Work to complete: Return the data below exactly, but only from the line containing "orange circle: moved 10 px up" through the line containing "blue rectangle at", with both of those lines included.

Coordinate change listings:
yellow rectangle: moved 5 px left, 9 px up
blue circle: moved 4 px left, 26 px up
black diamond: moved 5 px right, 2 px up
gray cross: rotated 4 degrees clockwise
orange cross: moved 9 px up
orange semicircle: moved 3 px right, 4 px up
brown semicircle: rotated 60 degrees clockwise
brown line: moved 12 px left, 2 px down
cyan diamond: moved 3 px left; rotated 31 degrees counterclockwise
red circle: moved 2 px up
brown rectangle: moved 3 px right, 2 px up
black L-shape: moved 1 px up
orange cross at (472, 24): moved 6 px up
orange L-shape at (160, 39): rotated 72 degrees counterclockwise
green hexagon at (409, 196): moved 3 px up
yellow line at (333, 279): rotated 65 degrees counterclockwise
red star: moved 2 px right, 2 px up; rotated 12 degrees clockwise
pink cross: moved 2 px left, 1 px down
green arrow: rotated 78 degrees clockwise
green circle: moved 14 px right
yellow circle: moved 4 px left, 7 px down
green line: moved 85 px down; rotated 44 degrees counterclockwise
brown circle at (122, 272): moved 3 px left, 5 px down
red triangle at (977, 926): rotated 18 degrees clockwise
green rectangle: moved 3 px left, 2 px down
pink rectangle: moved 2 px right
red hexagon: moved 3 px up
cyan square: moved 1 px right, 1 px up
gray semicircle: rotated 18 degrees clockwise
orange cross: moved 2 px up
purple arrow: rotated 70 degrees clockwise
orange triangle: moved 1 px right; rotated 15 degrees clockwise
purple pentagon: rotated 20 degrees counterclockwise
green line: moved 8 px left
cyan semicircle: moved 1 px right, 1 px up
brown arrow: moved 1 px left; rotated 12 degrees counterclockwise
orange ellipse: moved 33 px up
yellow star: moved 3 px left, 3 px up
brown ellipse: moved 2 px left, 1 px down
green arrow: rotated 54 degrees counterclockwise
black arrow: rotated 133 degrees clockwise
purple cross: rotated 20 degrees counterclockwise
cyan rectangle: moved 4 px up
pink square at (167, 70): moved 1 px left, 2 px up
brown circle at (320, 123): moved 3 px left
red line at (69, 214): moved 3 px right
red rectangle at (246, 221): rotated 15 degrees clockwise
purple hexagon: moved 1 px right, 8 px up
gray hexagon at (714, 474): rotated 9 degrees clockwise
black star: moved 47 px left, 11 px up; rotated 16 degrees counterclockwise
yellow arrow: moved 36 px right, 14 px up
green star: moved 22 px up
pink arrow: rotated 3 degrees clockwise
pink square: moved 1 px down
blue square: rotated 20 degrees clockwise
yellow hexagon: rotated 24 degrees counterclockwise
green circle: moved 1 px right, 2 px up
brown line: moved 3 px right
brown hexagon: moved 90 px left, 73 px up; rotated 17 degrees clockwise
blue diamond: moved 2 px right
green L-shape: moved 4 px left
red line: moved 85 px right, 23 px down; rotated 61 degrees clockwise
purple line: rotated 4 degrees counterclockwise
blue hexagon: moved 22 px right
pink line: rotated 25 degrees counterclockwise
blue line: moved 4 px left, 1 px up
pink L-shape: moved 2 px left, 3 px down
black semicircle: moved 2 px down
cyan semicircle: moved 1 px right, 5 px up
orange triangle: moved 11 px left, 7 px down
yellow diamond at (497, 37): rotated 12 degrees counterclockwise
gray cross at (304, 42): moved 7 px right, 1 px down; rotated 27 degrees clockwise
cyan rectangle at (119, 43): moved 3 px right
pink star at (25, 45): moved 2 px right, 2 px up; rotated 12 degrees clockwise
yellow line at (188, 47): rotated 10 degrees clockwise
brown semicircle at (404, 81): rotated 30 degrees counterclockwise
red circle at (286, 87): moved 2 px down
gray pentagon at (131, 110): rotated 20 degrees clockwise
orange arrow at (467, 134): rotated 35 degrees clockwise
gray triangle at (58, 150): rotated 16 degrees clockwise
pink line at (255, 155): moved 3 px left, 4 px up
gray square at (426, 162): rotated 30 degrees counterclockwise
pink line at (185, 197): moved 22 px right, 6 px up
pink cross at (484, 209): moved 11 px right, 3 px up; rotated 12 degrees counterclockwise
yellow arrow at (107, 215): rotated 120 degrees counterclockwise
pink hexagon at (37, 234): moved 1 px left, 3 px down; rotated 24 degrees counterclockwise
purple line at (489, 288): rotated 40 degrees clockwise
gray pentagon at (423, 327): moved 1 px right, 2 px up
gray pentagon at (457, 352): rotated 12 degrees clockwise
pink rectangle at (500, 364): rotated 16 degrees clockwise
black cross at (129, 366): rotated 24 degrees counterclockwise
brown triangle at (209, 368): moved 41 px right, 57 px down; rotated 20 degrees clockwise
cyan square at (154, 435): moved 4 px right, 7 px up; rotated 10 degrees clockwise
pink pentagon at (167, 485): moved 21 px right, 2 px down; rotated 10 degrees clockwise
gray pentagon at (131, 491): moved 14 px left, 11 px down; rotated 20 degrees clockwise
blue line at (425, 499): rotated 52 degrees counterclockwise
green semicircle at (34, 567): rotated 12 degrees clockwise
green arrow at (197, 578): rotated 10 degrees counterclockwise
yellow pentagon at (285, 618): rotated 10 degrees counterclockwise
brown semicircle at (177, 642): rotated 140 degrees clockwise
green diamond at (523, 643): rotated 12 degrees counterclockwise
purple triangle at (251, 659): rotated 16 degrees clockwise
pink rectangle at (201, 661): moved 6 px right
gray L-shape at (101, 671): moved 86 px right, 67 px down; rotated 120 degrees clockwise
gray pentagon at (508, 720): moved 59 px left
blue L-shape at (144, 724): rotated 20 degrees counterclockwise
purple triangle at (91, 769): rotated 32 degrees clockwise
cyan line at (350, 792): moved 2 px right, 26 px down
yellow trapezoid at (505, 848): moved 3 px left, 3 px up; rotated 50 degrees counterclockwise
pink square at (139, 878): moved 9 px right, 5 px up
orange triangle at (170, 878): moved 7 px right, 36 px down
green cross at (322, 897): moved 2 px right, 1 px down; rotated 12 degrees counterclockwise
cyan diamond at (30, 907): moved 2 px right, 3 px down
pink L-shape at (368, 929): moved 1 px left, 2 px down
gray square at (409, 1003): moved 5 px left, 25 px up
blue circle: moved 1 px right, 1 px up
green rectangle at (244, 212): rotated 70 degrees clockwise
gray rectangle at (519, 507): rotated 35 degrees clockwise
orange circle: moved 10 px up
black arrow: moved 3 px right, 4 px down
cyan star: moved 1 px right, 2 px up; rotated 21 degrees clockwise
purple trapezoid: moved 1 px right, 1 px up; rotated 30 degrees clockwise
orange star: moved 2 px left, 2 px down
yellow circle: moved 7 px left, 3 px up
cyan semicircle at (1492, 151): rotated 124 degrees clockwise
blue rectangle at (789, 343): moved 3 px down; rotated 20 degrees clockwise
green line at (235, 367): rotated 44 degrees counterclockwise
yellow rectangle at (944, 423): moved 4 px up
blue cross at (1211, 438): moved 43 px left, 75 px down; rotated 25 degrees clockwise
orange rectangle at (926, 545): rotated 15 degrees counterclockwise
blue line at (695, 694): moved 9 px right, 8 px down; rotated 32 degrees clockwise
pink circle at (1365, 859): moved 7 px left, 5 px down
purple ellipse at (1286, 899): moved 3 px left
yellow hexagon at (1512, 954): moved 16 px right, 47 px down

Exercise answer:
orange circle: moved 10 px up
black arrow: moved 3 px right, 4 px down
cyan star: moved 1 px right, 2 px up; rotated 21 degrees clockwise
purple trapezoid: moved 1 px right, 1 px up; rotated 30 degrees clockwise
orange star: moved 2 px left, 2 px down
yellow circle: moved 7 px left, 3 px up
cyan semicircle at (1492, 151): rotated 124 degrees clockwise
blue rectangle at (789, 343): moved 3 px down; rotated 20 degrees clockwise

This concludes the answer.